§ **What is being asked**
Every line from the one with "- insert: CobaltDice (161 412)" through the end of the entries below must be retyped exactly, and only those lines. The pictures are not part of the copy.
»»
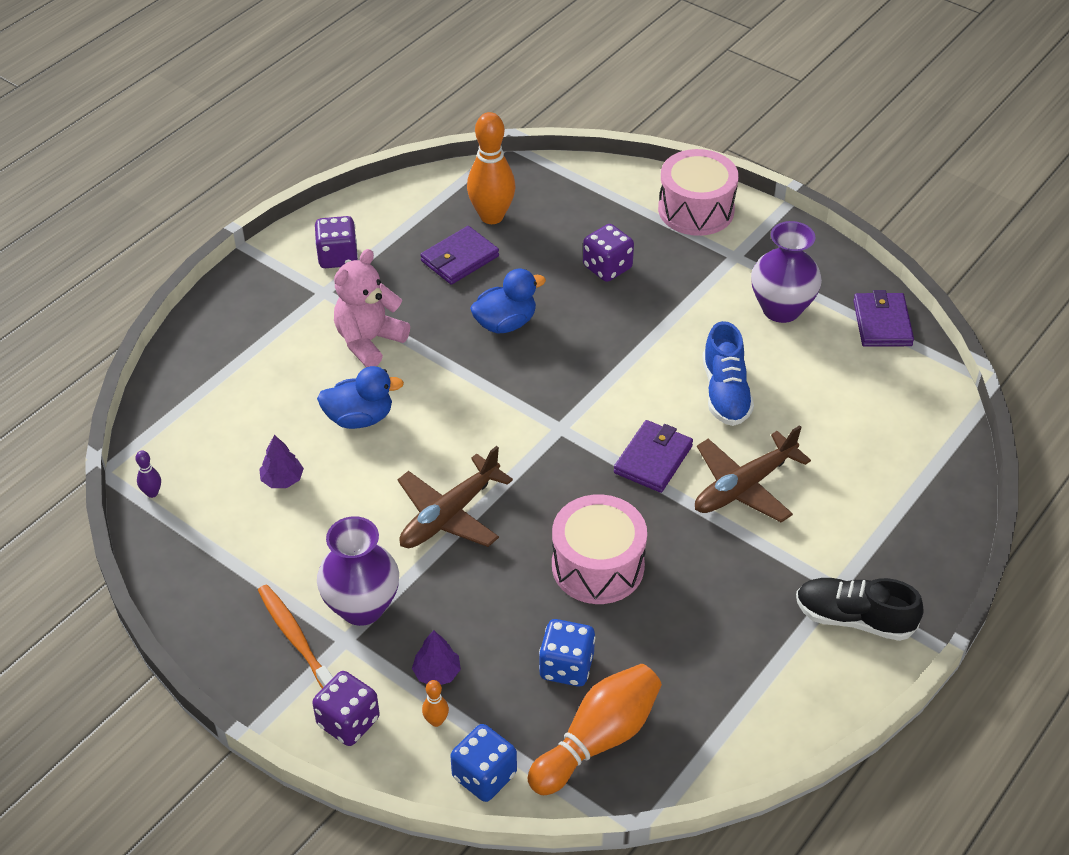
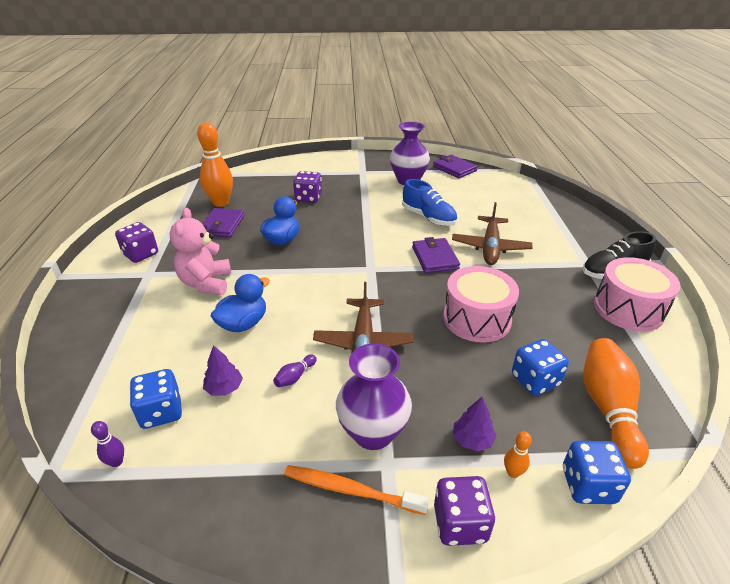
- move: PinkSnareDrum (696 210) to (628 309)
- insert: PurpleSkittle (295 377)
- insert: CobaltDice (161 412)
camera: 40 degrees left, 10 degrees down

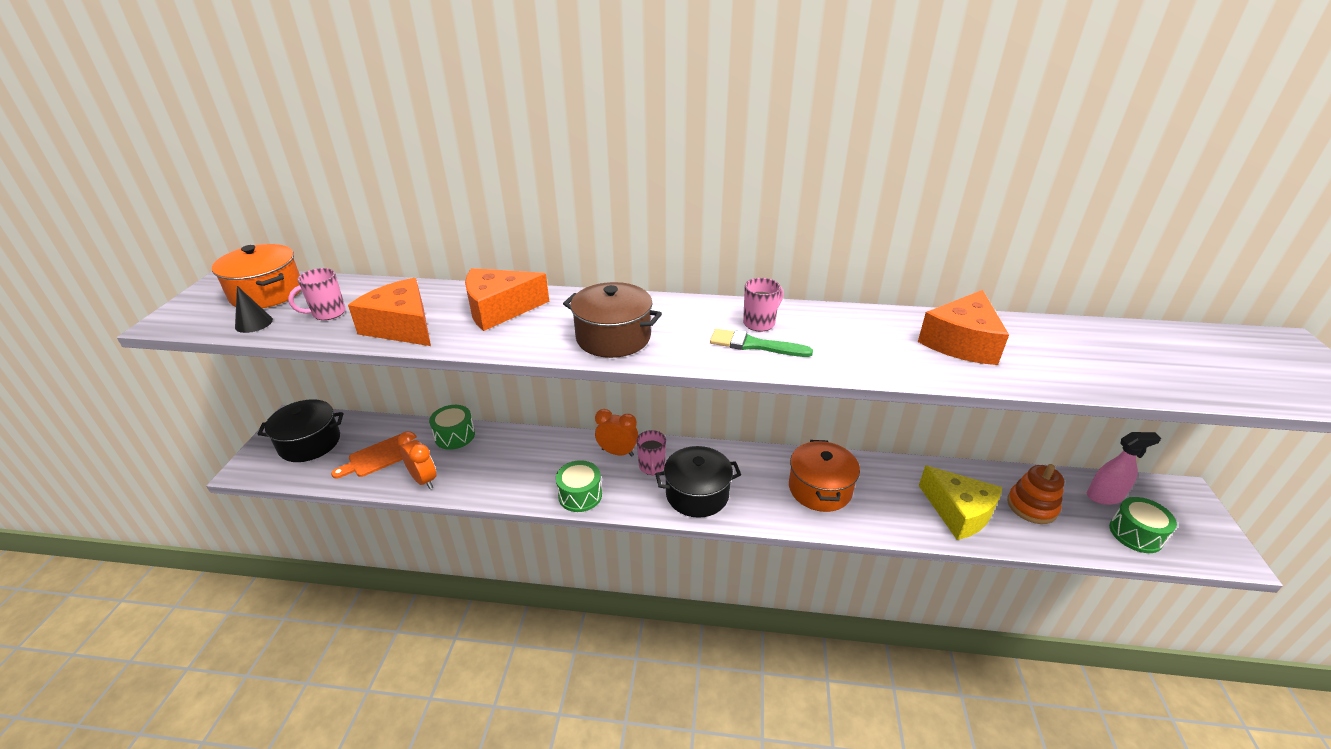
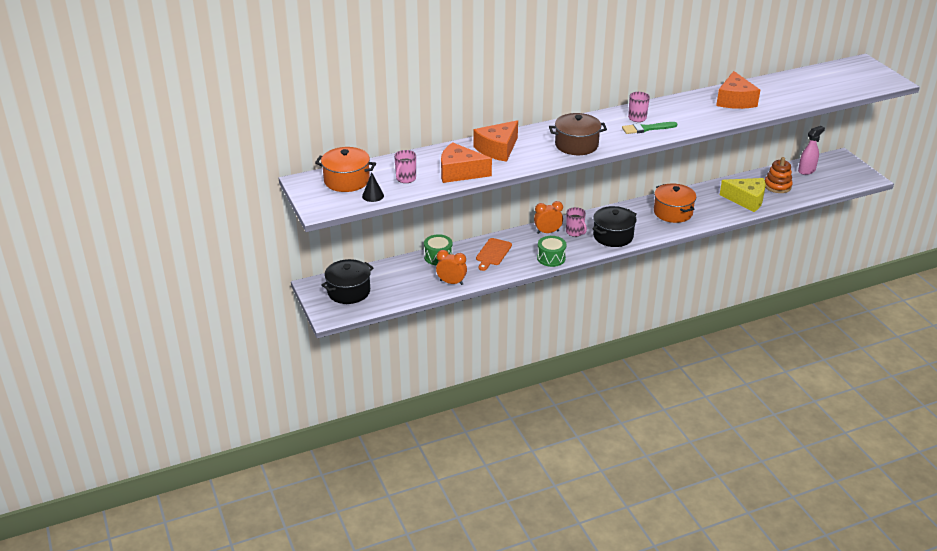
- move: BrightOrangeCuttingBoard (378 457) to (493 253)
- delete: LeafGreenSnareDrum (1135 534)
camera: 30 degrees left, 0 degrees up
««
§ **Result of the task**
- insert: CobaltDice (161 412)
camera: 40 degrees left, 10 degrees down

- move: BrightOrangeCuttingBoard (378 457) to (493 253)
- delete: LeafGreenSnareDrum (1135 534)
camera: 30 degrees left, 0 degrees up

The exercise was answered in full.